Exercise details >> The lines below from the one with "(470, 154) = (916, 500): none -> grey trophy" up to and including the one with "(697, 327) = (385, 175): purple mug -> none" are what you should set down, exactly and without pictures.

(Stored data entries)
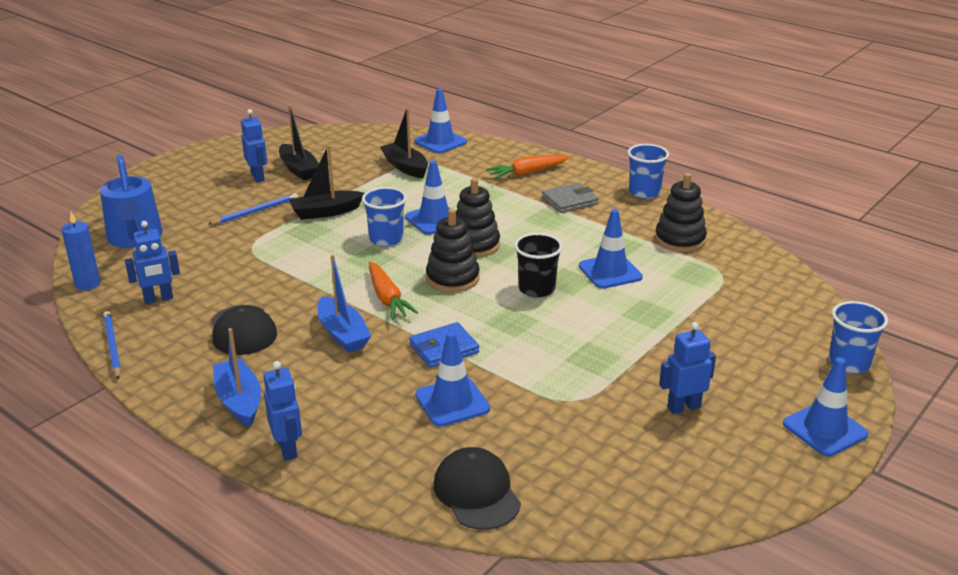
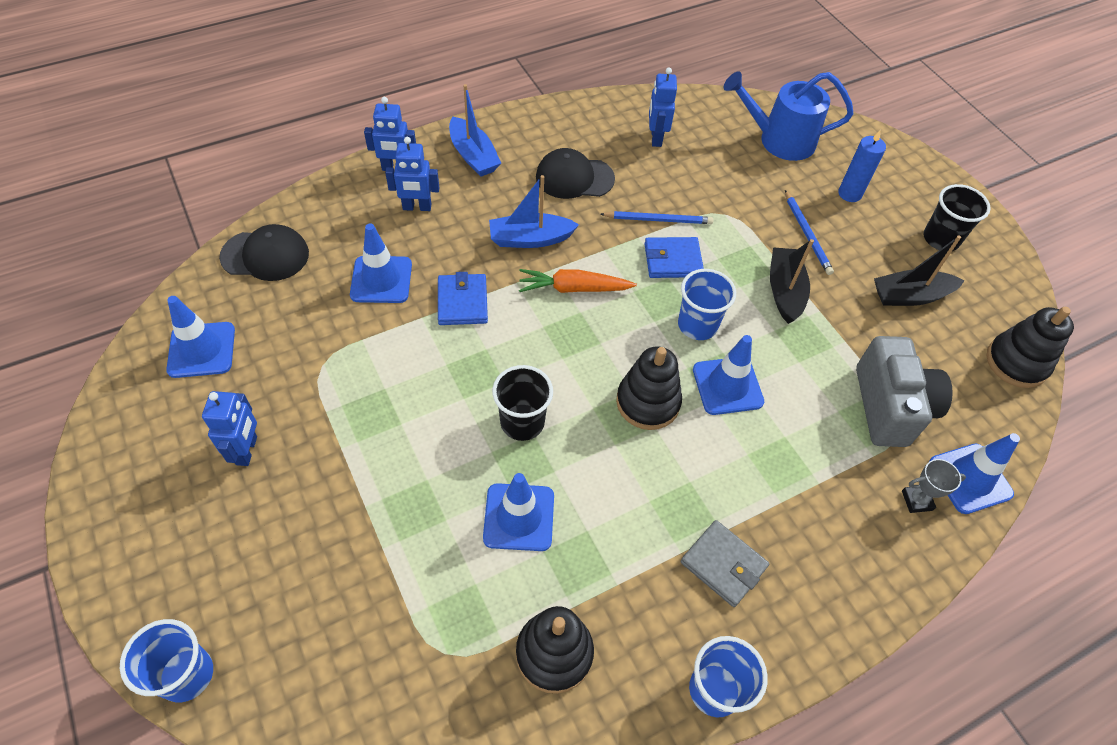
camera: 110 degrees right, 25 degrees up
(87, 284) = (703, 102): blue candle -> blue candle (849, 194)
(112, 346) = (594, 103): blue pencil -> blue pencil (658, 220)
(230, 164) = (941, 239): none -> black cup
(239, 401) = (473, 156): blue boat -> blue boat turned 60 degrees clockwise
(258, 177) = (897, 255): blue robot -> blue robot (417, 207)
(323, 261) = (672, 260): none -> blue wallet
(405, 167) = (890, 406): black boat -> grey camera
(452, 278) = (584, 354): black stacking toy -> black stacking toy (1016, 362)
(470, 154) = (916, 500): none -> grey trophy
(527, 173) = (831, 550): orange carrot -> none
(570, 201) = (723, 565): grey wallet -> grey wallet turned 45 degrees counterclockwise
(824, 429) = (123, 559): blue traffic cone -> blue traffic cone (201, 350)

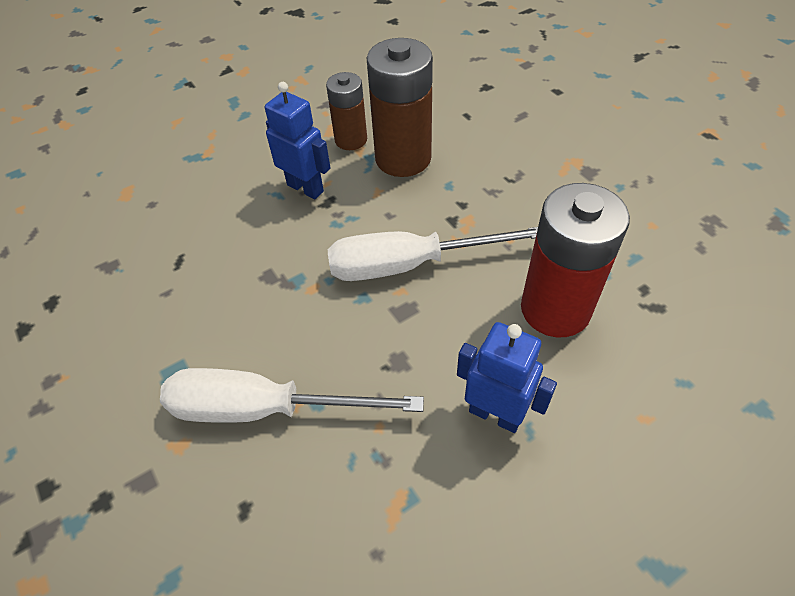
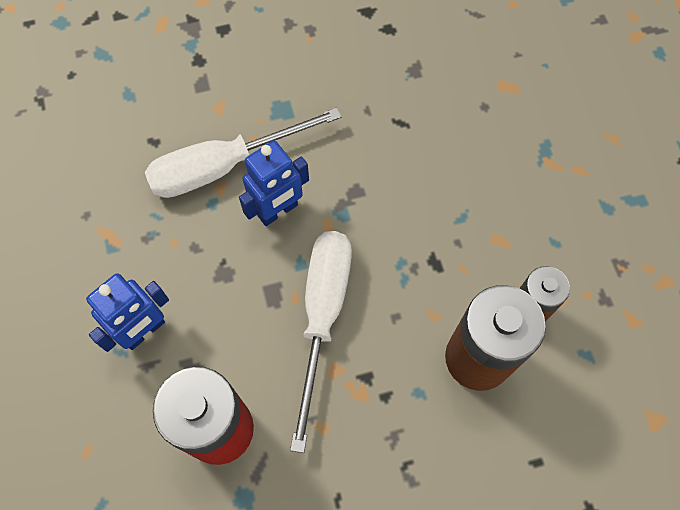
camera: 105 degrees right, 15 degrees up
(265, 408) = (223, 166): white screwdriver -> white screwdriver turned 135 degrees counterclockwise
(305, 188) = (461, 246): blue robot -> blue robot (278, 211)

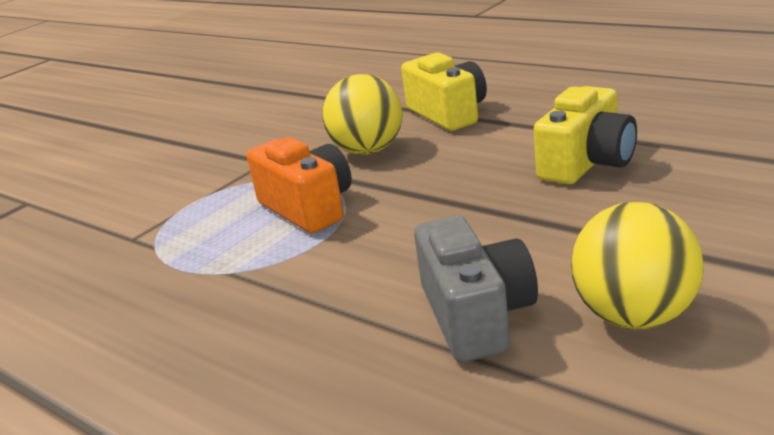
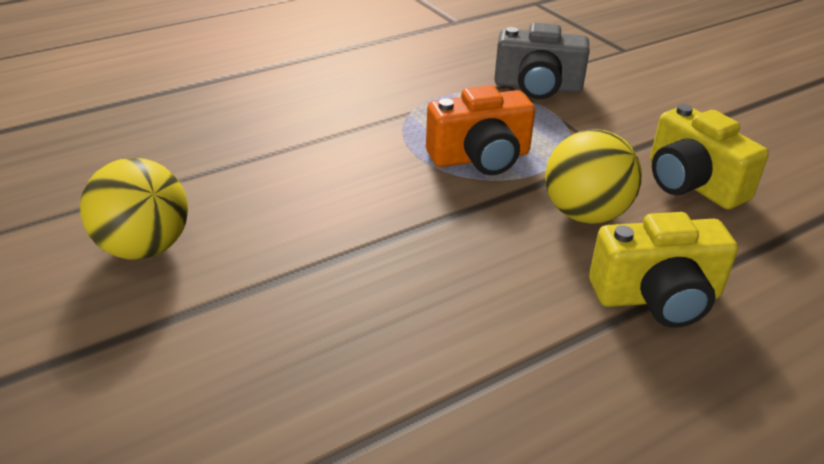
camera: 105 degrees right, 10 degrees up
(476, 316) = (232, 187): grey camera -> grey camera (537, 87)
(587, 163) = (406, 341): yellow camera -> yellow camera (692, 184)

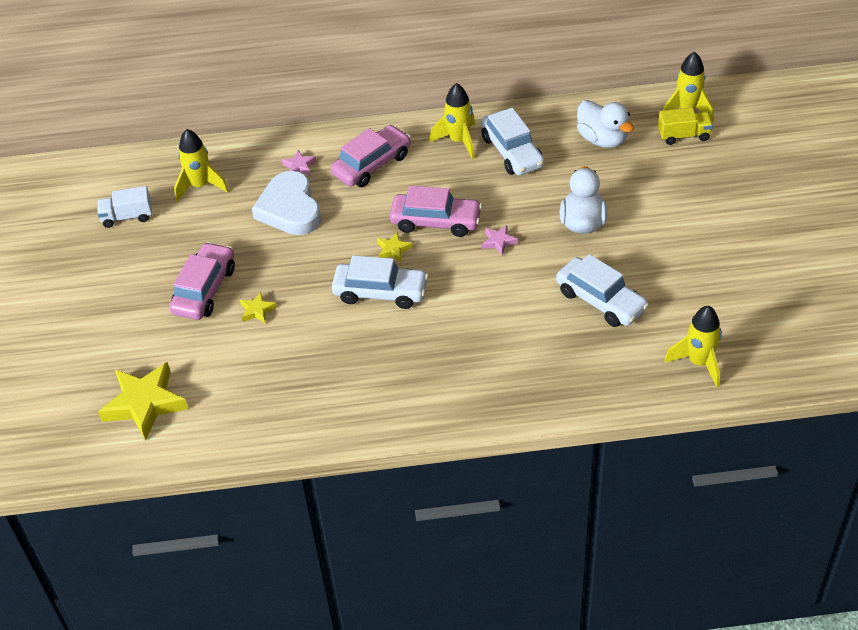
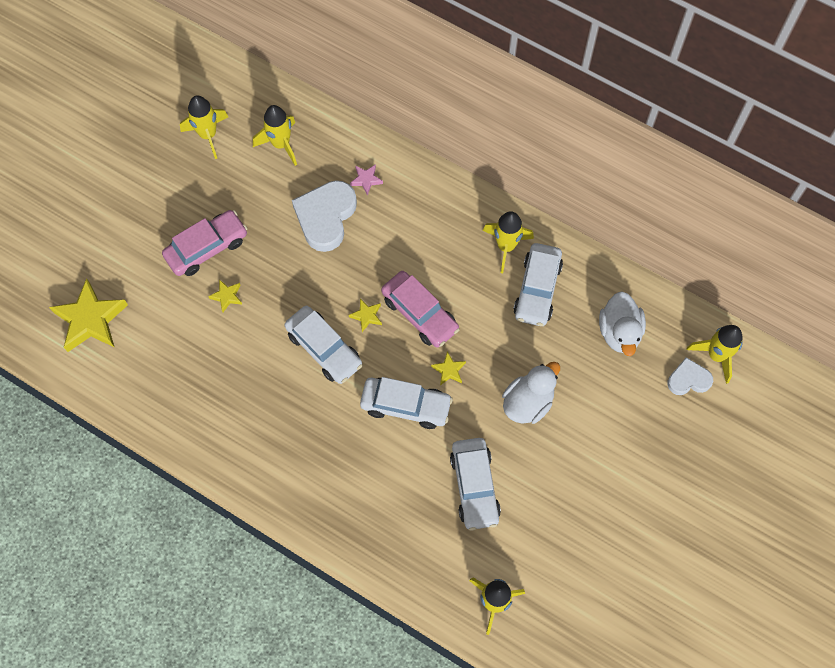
camera: 35 degrees right, 20 degrees up
(127, 216) = (208, 135): white truck -> yellow rocket
(372, 164) = (420, 219): pink car -> none
(489, 285) = (406, 406): none -> white car
(498, 242) = (449, 370): pink star -> yellow star
(683, 135) = (688, 379): yellow truck -> white heart

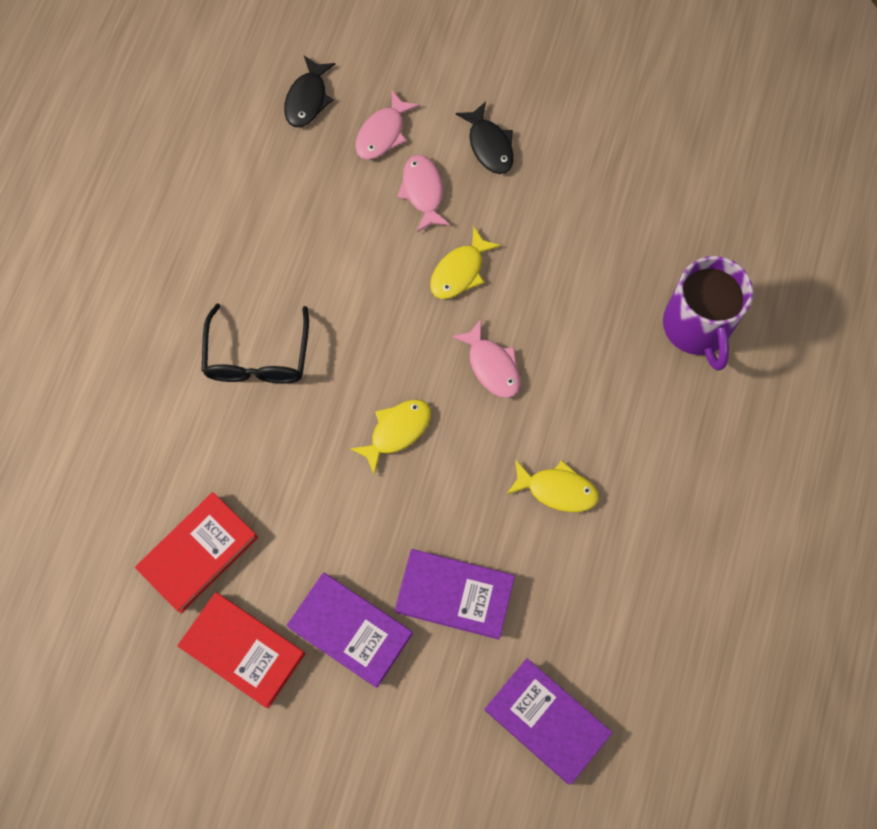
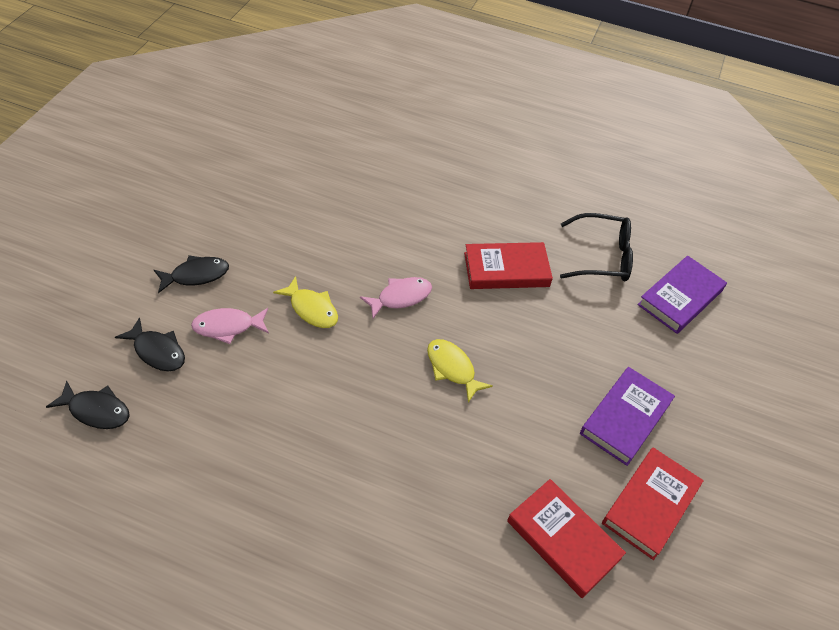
camera: 90 degrees left, 20 degrees down
(257, 357) = (370, 475): black glasses -> black glasses (602, 256)
(383, 133) = (157, 351): pink fish -> black fish
(454, 595) = (591, 343): purple book -> none
(557, 490) = (506, 269): yellow fish -> red book
(697, 327) = (385, 175): purple mug -> none

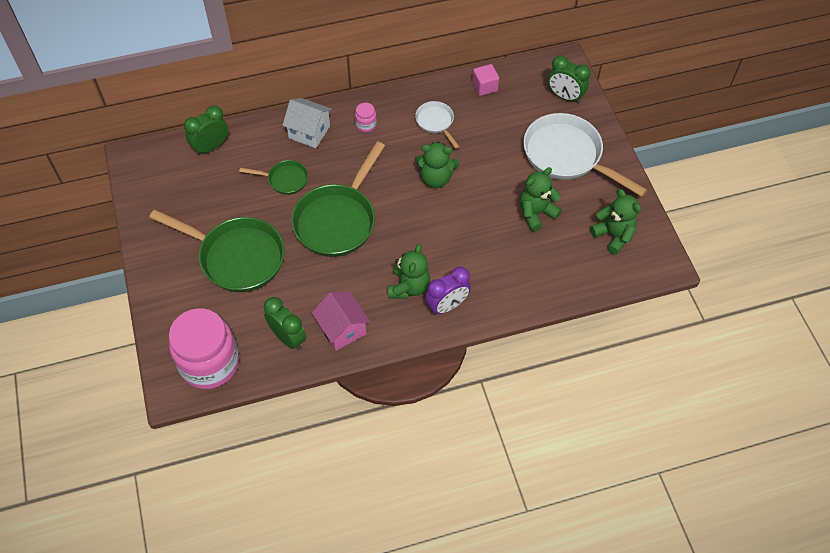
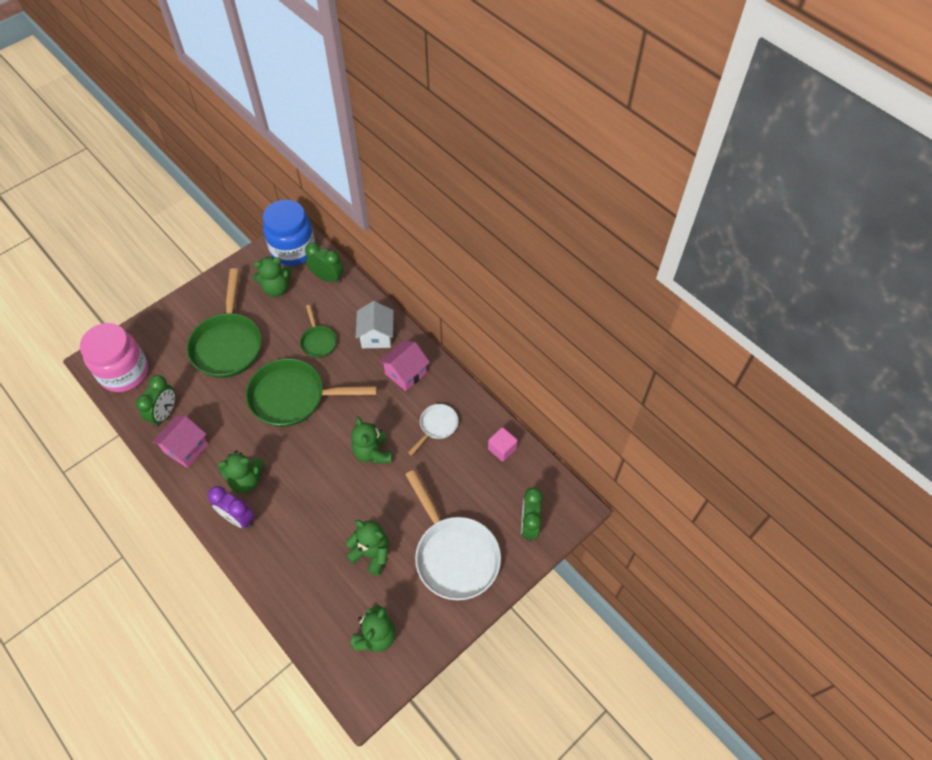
camera: 65 degrees right, 0 degrees up
(153, 164) = (293, 250): none -> blue jar
(193, 194) = (276, 288): none -> green teddy bear
(366, 125) = (405, 373): pink jar -> pink house
(567, 156) = (454, 555): white pan -> white pan turned 135 degrees clockwise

Exercise answer >>
(470, 154) = (916, 500): none -> grey trophy
(527, 173) = (831, 550): orange carrot -> none
(570, 201) = (723, 565): grey wallet -> grey wallet turned 45 degrees counterclockwise
(824, 429) = (123, 559): blue traffic cone -> blue traffic cone (201, 350)

camera: 105 degrees right, 15 degrees up
(265, 408) = (223, 166): white screwdriver -> white screwdriver turned 135 degrees counterclockwise
(305, 188) = (461, 246): blue robot -> blue robot (278, 211)

camera: 105 degrees right, 10 degrees up
(476, 316) = (232, 187): grey camera -> grey camera (537, 87)
(587, 163) = (406, 341): yellow camera -> yellow camera (692, 184)

camera: 35 degrees right, 20 degrees up
(127, 216) = (208, 135): white truck -> yellow rocket
(372, 164) = (420, 219): pink car -> none
(489, 285) = (406, 406): none -> white car
(498, 242) = (449, 370): pink star -> yellow star
(683, 135) = (688, 379): yellow truck -> white heart

camera: 90 degrees left, 20 degrees down
(257, 357) = (370, 475): black glasses -> black glasses (602, 256)
(383, 133) = (157, 351): pink fish -> black fish
(454, 595) = (591, 343): purple book -> none
(557, 490) = (506, 269): yellow fish -> red book
(697, 327) = (385, 175): purple mug -> none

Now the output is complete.